**Data extracts**
*-*-*
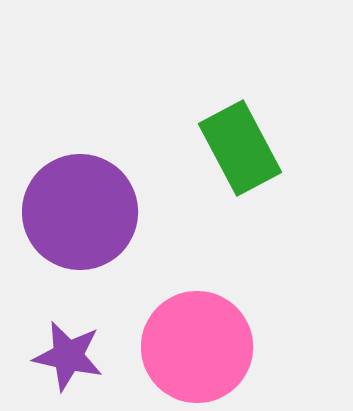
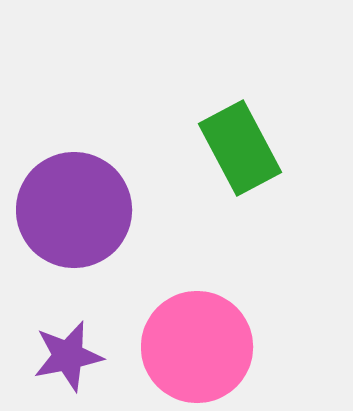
purple circle: moved 6 px left, 2 px up
purple star: rotated 24 degrees counterclockwise
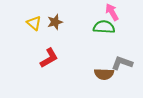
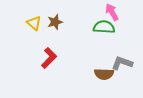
red L-shape: rotated 15 degrees counterclockwise
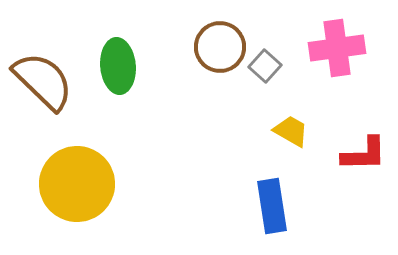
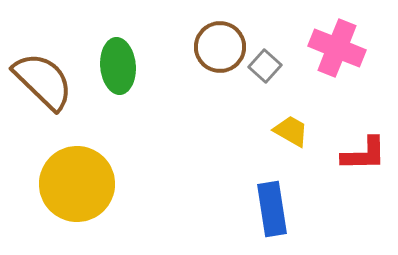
pink cross: rotated 30 degrees clockwise
blue rectangle: moved 3 px down
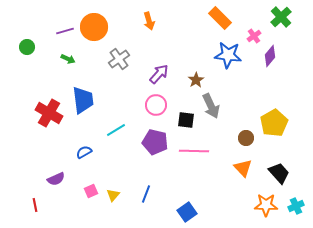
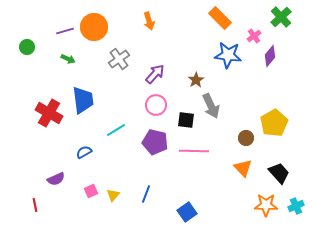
purple arrow: moved 4 px left
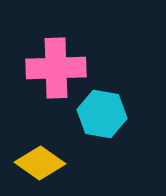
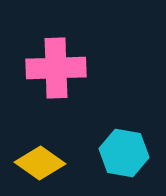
cyan hexagon: moved 22 px right, 39 px down
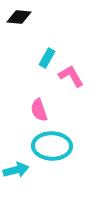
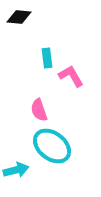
cyan rectangle: rotated 36 degrees counterclockwise
cyan ellipse: rotated 36 degrees clockwise
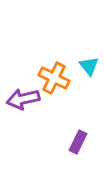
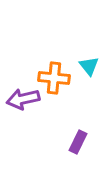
orange cross: rotated 20 degrees counterclockwise
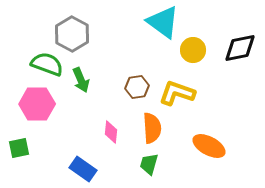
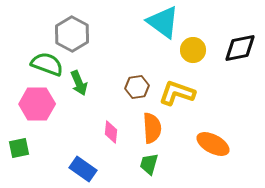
green arrow: moved 2 px left, 3 px down
orange ellipse: moved 4 px right, 2 px up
*-*-*
Every record, from top to bottom, gets written out exactly; no picture goes into the copy.

**Solution to this exercise**
purple circle: moved 6 px left, 2 px up
purple star: rotated 24 degrees counterclockwise
red L-shape: rotated 15 degrees counterclockwise
pink cross: rotated 30 degrees clockwise
blue rectangle: moved 3 px down
purple arrow: moved 4 px left
cyan hexagon: moved 22 px right, 39 px down
cyan rectangle: rotated 36 degrees counterclockwise
cyan ellipse: rotated 36 degrees clockwise
orange cross: rotated 20 degrees counterclockwise
green arrow: moved 2 px left, 3 px down
orange ellipse: moved 4 px right, 2 px up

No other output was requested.